### Stored data:
----------------

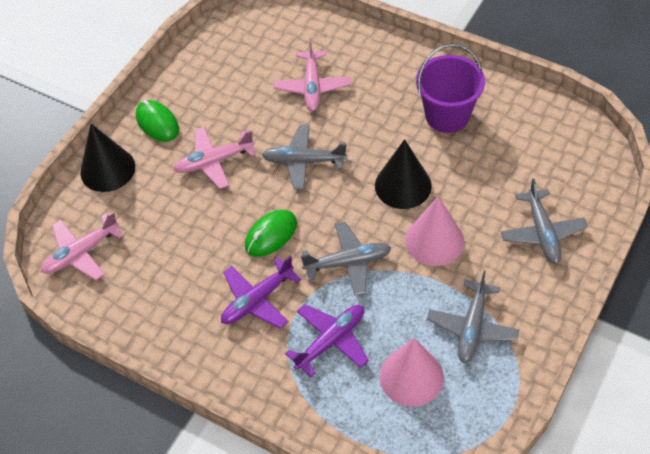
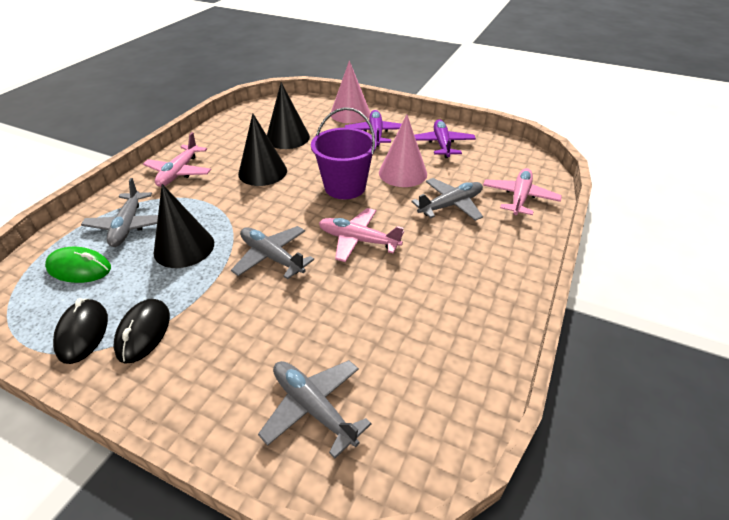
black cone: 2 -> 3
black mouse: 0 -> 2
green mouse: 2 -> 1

----------------

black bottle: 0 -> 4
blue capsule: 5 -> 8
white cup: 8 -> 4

----------------

### Activity:
Each line of the material above that includes the word "black" counts once; give the total number alone.

### Solution for this problem:
3